# START OF RECORDS TO PROCESS

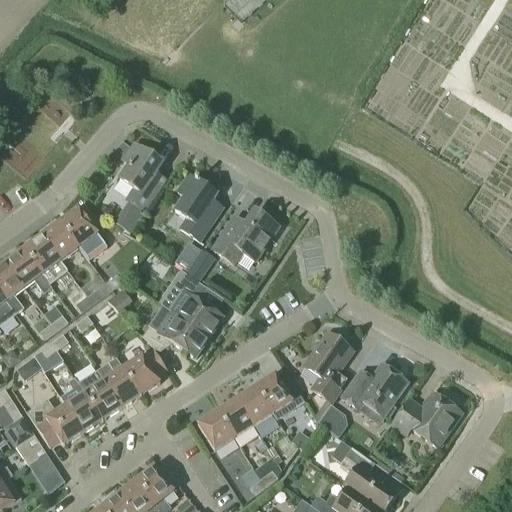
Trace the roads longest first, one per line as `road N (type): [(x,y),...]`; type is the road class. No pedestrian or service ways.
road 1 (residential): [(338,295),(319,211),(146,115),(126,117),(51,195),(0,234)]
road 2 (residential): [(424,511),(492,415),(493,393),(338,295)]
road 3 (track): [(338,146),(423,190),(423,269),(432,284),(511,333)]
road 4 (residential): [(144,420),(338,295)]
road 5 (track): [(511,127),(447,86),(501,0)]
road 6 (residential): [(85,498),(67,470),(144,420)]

# END OF RECORDS TO PROCESS
# START OF RECORDS TO PROCESS

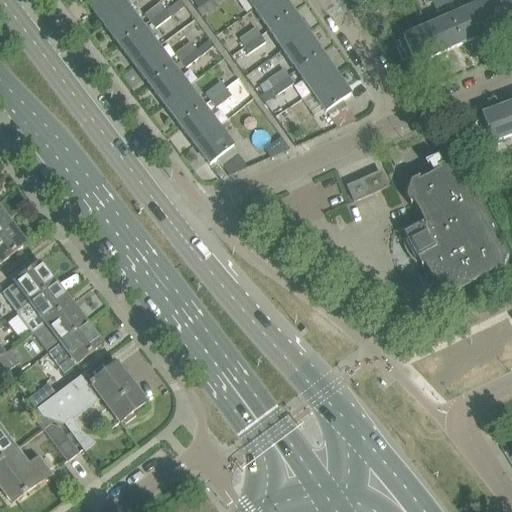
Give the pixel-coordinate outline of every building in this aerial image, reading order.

# END OF RECORDS TO PROCESS

Rewrite the data between the lines holding "Trace the roads" and "road 6 (residential): [(85,498),(67,470),(144,420)]", inclusive, replacing "pedestrian" with "walking" and leaving all other text unchanged.

Trace the roads longest first, one per line as `road N (type): [(x,y),...]`; type is the road class. No walking or service ways.
road 1 (residential): [(338,295),(319,211),(146,115),(126,117),(51,195),(0,234)]
road 2 (residential): [(424,511),(492,415),(493,393),(338,295)]
road 3 (track): [(338,146),(423,190),(423,269),(432,284),(511,333)]
road 4 (residential): [(144,420),(338,295)]
road 5 (track): [(511,127),(447,86),(501,0)]
road 6 (residential): [(85,498),(67,470),(144,420)]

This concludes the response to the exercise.